Extracted data entries
[Start of Attachment]

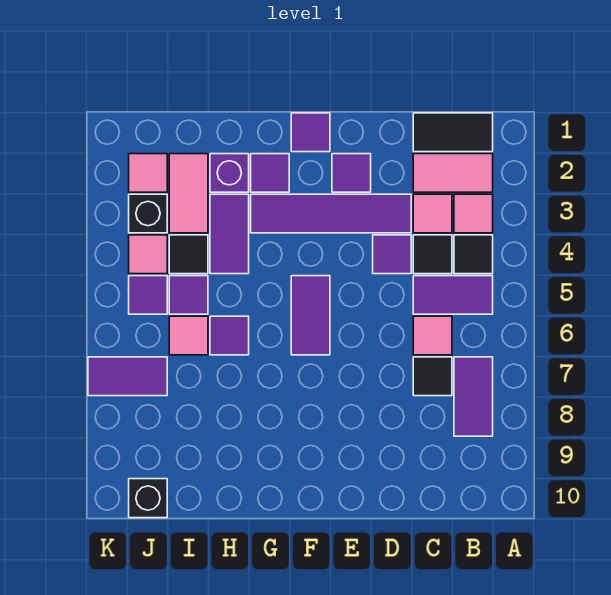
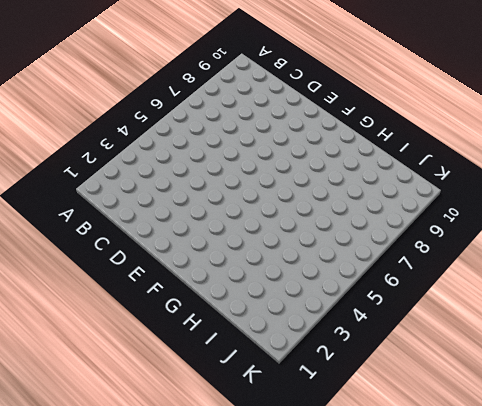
none -> black tile B1:C1 level 1
none -> pink tile B2:C2 level 1
none -> pink tile B3 level 1

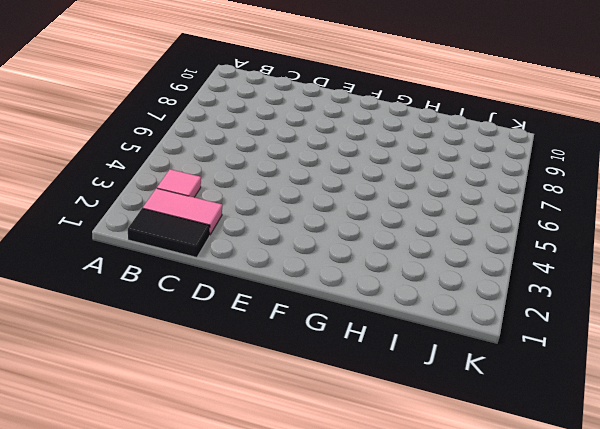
none -> black tile B4 level 1
none -> purple tile B5:C5 level 1
none -> purple tile B7:B8 level 1

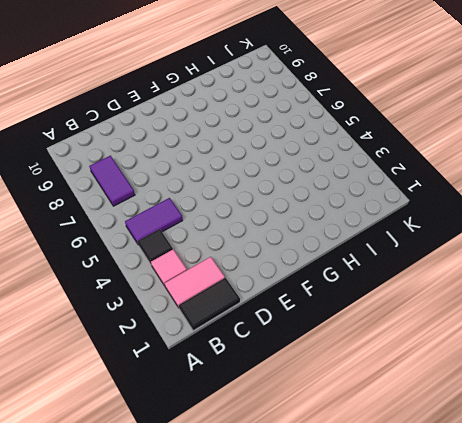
none -> pink tile C3 level 1
none -> black tile C4 level 1
none -> pink tile C6 level 1

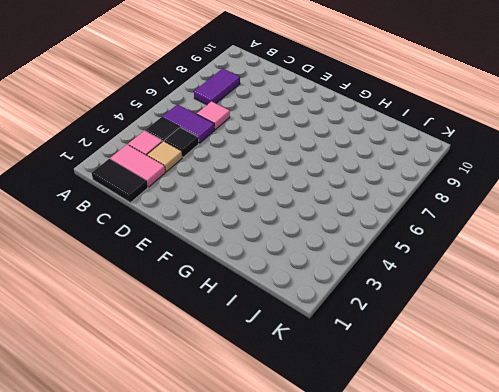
tan tile C3 level 1 -> pink tile C3 level 1
none -> black tile C7 level 1
none -> purple tile D3:G3 level 1
none -> purple tile D4 level 1

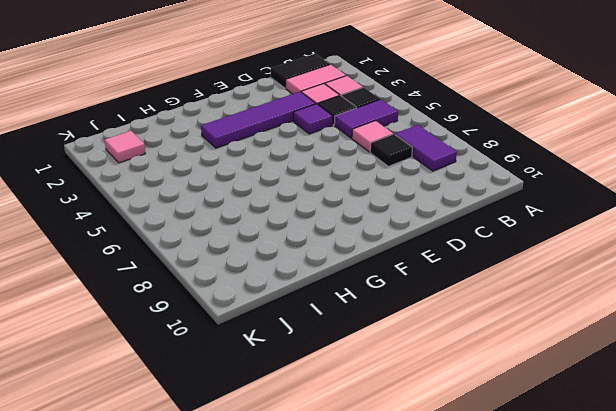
none -> purple tile E2 level 1
none -> purple tile F1 level 1
none -> purple tile F5:F6 level 1

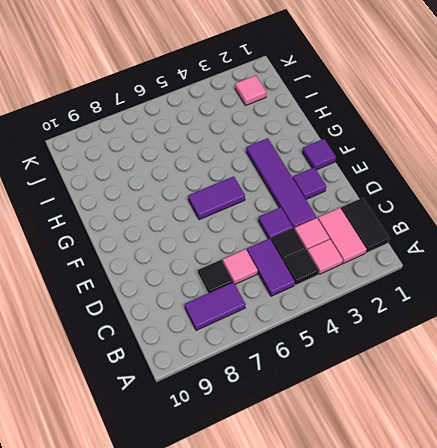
none -> purple tile G2 level 1
none -> purple brick H2 level 1
none -> purple tile H3:H4 level 1

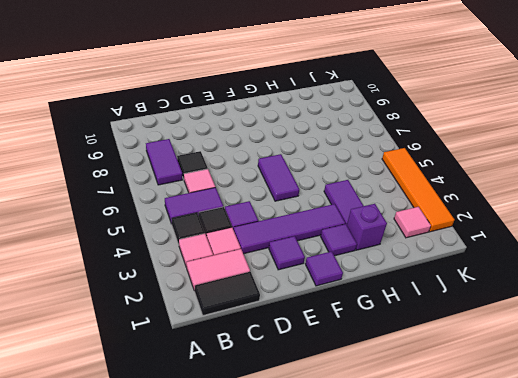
orange tile K2:K5 level 1 -> none
none -> purple tile H6 level 1
none -> pink tile I2:I3 level 1
none -> black tile I4 level 1

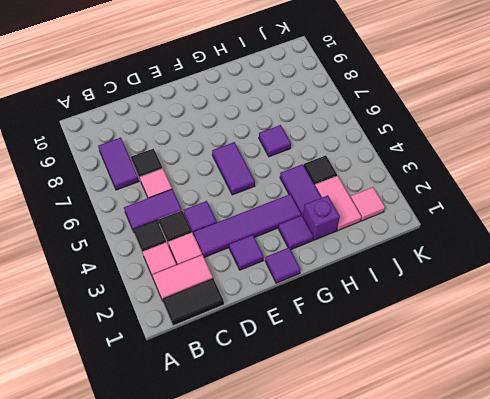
none -> purple tile I5 level 1
none -> pink tile I6 level 1
none -> black brick J3 level 1

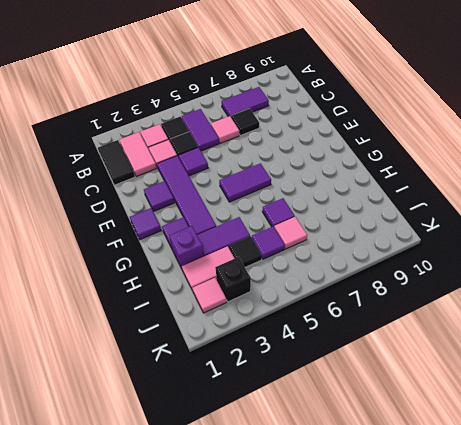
none -> pink tile J4 level 1
none -> purple tile J5 level 1
none -> purple tile J7:K7 level 1

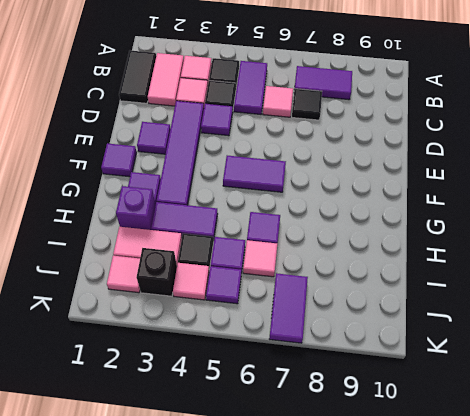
none -> black brick J10 level 1

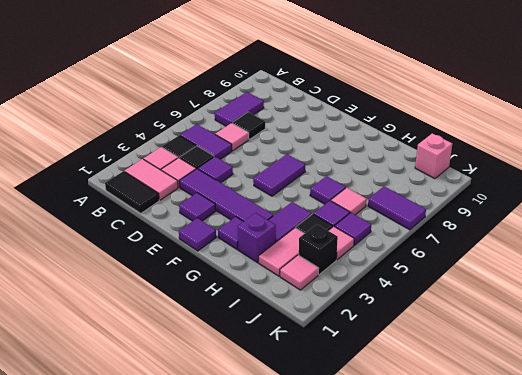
pink brick J10 level 1 -> black brick J10 level 1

[End of Attachment]

#### [WORK TASK]
From the records above, copy exactly the lines starting at the one with "none -> black tile C7 level 1" and ending at the one with "orange tile K2:K5 level 1 -> none", and no others. Pictures stay out.

#### [EXERCISE OUTPUT]
none -> black tile C7 level 1
none -> purple tile D3:G3 level 1
none -> purple tile D4 level 1

none -> purple tile E2 level 1
none -> purple tile F1 level 1
none -> purple tile F5:F6 level 1

none -> purple tile G2 level 1
none -> purple brick H2 level 1
none -> purple tile H3:H4 level 1

orange tile K2:K5 level 1 -> none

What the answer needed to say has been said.